• _Work request_
Extract every line of the material that holds the string "triangle".

▬▬▬▬▬▬

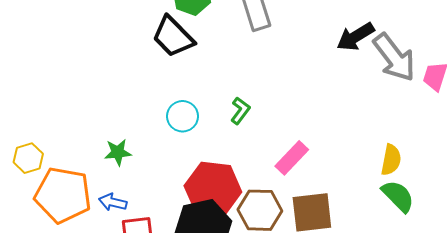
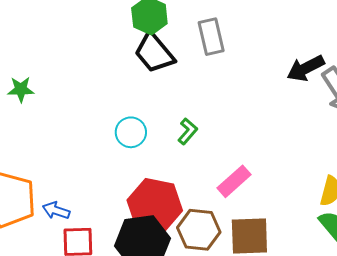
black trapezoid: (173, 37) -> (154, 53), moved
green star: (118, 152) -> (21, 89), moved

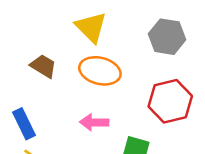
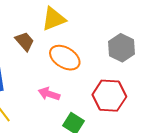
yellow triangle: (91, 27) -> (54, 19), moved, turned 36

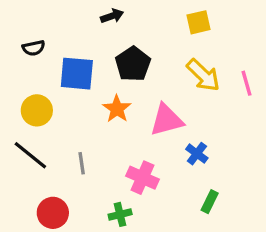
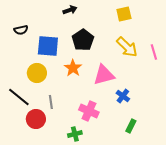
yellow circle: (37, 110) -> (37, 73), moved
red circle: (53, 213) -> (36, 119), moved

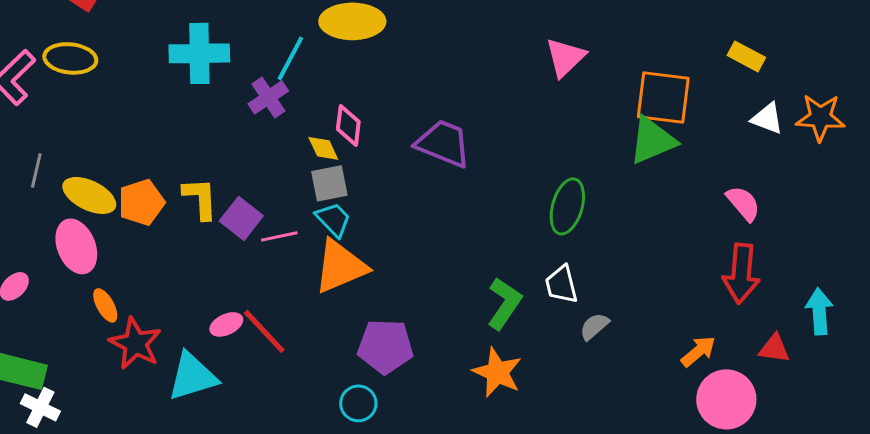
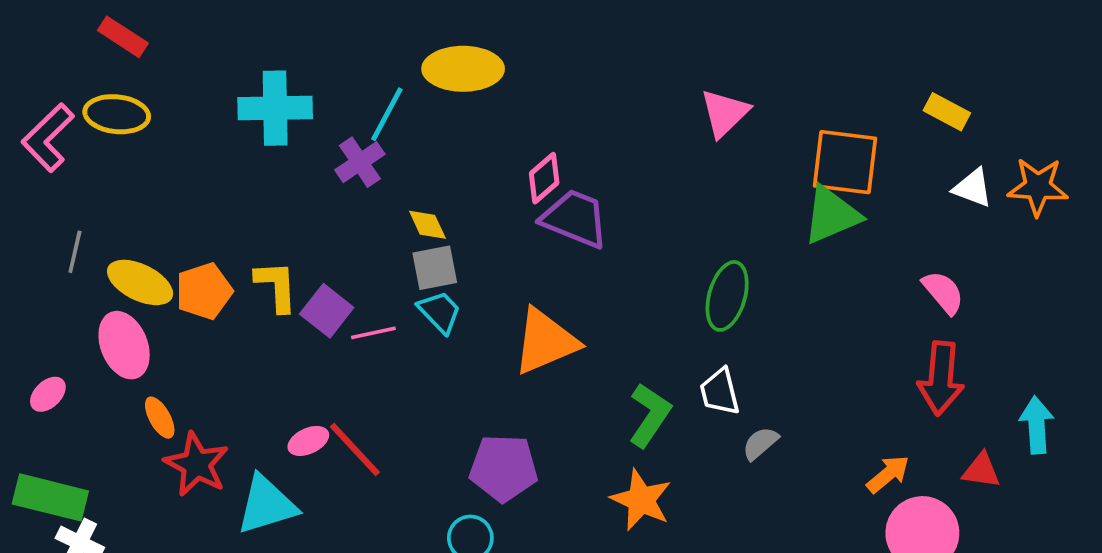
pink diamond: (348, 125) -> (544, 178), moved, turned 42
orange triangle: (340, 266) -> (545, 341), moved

▬▬▬▬▬▬

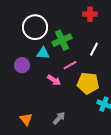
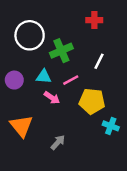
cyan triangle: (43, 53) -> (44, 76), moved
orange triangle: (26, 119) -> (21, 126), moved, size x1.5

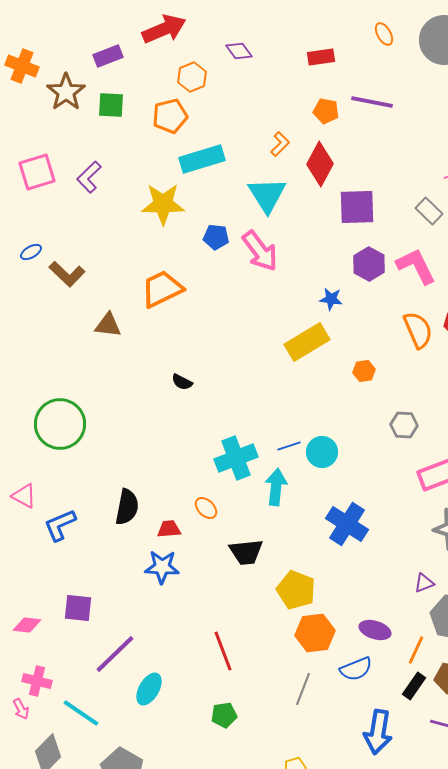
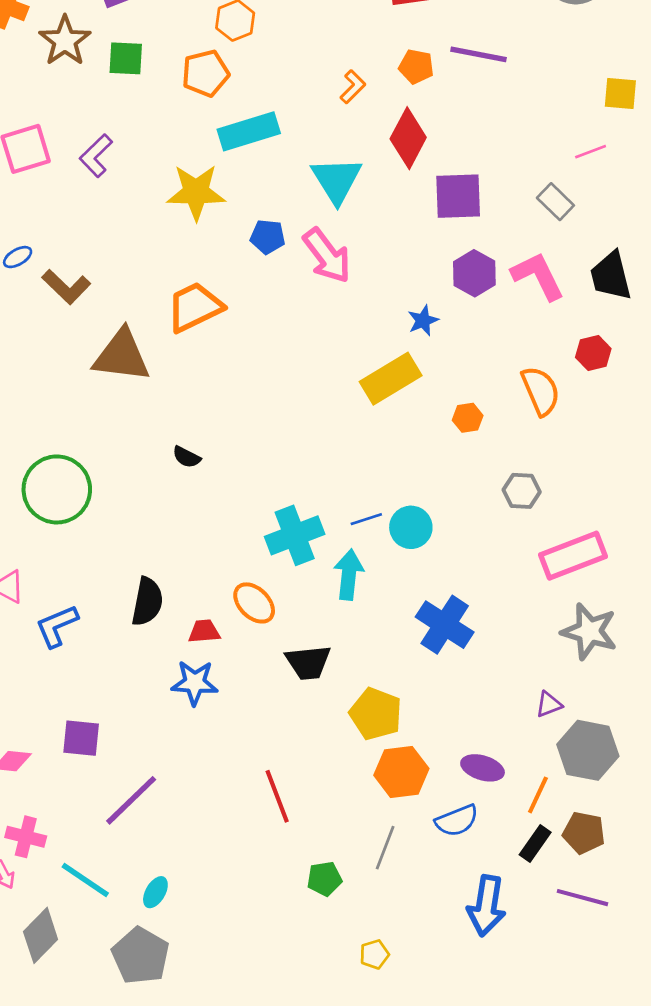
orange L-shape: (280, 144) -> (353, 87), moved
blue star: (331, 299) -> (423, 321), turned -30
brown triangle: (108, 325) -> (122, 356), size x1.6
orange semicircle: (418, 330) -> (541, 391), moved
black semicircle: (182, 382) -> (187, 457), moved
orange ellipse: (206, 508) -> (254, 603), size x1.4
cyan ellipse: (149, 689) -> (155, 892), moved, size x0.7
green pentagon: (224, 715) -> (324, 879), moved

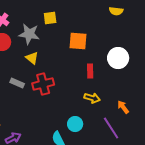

▬▬▬▬▬▬

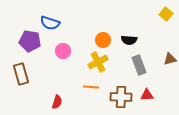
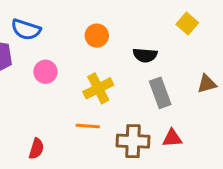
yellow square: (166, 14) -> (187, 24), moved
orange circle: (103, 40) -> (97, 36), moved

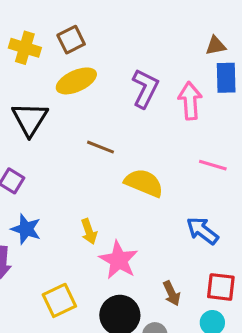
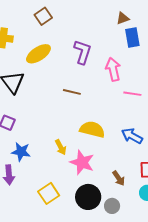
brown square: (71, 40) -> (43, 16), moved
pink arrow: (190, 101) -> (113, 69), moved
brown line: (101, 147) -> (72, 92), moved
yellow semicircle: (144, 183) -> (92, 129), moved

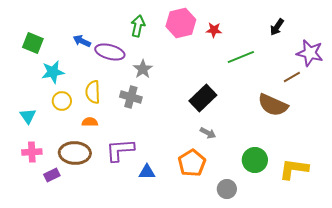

▬▬▬▬▬▬

• _Result of this exercise_
yellow triangle: (91, 27) -> (54, 19), moved, turned 36
orange triangle: (340, 266) -> (545, 341), moved
cyan triangle: (43, 53) -> (44, 76), moved
orange triangle: (26, 119) -> (21, 126), moved, size x1.5
brown triangle: (108, 325) -> (122, 356), size x1.6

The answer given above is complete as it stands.